WORK INSTRUCTIONS –
Find the line with "moved | pink_kutubek" in the data below, then restate it and all remaining lines exactly, adding nothing.

GIVEN RECORDS –
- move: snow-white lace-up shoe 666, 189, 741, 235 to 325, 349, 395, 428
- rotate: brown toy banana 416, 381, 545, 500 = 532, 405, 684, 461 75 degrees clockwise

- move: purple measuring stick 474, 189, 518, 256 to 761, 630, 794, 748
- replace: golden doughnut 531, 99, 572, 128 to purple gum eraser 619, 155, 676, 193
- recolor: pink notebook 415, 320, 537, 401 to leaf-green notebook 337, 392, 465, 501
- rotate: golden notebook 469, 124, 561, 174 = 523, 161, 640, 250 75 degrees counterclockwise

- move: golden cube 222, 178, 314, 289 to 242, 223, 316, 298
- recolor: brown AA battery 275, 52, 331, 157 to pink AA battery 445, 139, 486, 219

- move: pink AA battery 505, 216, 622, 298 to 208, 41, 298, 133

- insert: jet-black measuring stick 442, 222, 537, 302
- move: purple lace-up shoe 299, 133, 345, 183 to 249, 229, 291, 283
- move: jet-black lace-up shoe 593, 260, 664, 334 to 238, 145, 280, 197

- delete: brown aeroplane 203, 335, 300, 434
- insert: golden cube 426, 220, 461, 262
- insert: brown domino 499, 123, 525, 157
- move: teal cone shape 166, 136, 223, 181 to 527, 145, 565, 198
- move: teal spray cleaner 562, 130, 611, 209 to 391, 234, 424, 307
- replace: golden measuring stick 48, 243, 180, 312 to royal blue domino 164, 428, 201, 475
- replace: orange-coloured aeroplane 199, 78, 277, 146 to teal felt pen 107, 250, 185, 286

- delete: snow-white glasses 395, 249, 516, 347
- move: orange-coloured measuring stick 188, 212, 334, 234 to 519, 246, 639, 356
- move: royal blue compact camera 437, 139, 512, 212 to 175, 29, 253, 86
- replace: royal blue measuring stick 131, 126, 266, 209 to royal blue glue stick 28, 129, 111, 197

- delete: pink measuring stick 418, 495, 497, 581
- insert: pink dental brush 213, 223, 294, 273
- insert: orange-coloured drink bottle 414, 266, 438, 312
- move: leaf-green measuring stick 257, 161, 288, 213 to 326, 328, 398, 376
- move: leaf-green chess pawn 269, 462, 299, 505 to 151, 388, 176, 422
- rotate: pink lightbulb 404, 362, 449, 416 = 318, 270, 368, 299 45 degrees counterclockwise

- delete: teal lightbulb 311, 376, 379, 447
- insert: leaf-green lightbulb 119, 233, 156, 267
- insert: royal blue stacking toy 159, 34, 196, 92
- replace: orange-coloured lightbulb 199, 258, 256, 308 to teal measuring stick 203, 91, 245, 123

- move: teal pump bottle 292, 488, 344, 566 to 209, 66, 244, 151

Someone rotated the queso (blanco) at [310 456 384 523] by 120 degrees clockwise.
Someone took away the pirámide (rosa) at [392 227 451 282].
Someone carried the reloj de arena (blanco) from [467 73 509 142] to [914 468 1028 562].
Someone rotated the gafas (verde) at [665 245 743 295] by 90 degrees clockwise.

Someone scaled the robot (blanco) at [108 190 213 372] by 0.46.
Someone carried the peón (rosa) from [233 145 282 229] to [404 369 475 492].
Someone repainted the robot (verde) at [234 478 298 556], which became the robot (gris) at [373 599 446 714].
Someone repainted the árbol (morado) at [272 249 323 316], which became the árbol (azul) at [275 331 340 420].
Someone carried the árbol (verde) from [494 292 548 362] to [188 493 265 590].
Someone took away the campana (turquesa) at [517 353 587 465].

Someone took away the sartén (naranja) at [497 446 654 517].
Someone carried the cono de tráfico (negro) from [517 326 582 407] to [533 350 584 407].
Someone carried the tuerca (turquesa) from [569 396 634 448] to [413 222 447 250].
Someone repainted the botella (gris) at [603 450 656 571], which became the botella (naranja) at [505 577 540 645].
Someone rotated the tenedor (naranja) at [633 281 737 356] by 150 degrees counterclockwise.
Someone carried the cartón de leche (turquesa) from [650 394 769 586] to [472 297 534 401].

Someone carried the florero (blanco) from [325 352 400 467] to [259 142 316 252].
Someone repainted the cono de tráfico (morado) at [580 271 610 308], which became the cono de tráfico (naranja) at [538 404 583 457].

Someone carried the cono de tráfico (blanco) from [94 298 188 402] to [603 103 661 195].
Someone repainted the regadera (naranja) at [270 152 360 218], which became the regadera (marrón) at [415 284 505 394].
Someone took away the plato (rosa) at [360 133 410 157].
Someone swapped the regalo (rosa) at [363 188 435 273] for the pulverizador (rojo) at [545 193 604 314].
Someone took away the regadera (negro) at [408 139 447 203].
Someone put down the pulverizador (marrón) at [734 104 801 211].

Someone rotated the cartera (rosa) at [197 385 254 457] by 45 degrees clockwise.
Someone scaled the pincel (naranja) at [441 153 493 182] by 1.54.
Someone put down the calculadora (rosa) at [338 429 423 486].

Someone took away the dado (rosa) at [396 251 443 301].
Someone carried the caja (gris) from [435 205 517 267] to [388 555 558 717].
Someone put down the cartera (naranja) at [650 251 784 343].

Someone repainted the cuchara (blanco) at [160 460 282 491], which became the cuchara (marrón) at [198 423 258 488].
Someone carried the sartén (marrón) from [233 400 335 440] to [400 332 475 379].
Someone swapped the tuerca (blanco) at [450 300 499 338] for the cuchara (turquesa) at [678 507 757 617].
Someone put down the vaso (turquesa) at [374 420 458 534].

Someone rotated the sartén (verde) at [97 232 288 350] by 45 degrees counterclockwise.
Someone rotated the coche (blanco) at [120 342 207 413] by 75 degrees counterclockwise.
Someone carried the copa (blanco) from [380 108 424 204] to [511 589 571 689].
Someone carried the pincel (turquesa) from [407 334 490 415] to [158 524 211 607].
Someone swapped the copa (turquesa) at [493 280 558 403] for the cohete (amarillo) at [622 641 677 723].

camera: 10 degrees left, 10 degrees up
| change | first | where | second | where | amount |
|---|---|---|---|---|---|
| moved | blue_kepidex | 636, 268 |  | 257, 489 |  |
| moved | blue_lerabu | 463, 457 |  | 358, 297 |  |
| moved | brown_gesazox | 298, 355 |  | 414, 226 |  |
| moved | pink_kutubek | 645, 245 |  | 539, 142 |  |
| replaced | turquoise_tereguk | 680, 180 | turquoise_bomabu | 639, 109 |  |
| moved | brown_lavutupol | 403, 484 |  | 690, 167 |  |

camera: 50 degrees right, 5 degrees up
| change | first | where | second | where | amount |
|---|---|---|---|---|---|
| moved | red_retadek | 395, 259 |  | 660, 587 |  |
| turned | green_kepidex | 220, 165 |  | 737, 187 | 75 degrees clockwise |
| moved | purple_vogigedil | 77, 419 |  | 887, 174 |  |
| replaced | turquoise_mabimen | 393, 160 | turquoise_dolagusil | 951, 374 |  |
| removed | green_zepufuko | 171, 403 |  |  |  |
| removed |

RESPONSE –
| moved | pink_kutubek | 645, 245 |  | 539, 142 |  |
| replaced | turquoise_tereguk | 680, 180 | turquoise_bomabu | 639, 109 |  |
| moved | brown_lavutupol | 403, 484 |  | 690, 167 |  |

camera: 50 degrees right, 5 degrees up
| change | first | where | second | where | amount |
|---|---|---|---|---|---|
| moved | red_retadek | 395, 259 |  | 660, 587 |  |
| turned | green_kepidex | 220, 165 |  | 737, 187 | 75 degrees clockwise |
| moved | purple_vogigedil | 77, 419 |  | 887, 174 |  |
| replaced | turquoise_mabimen | 393, 160 | turquoise_dolagusil | 951, 374 |  |
| removed | green_zepufuko | 171, 403 |  |  |  |
| removed |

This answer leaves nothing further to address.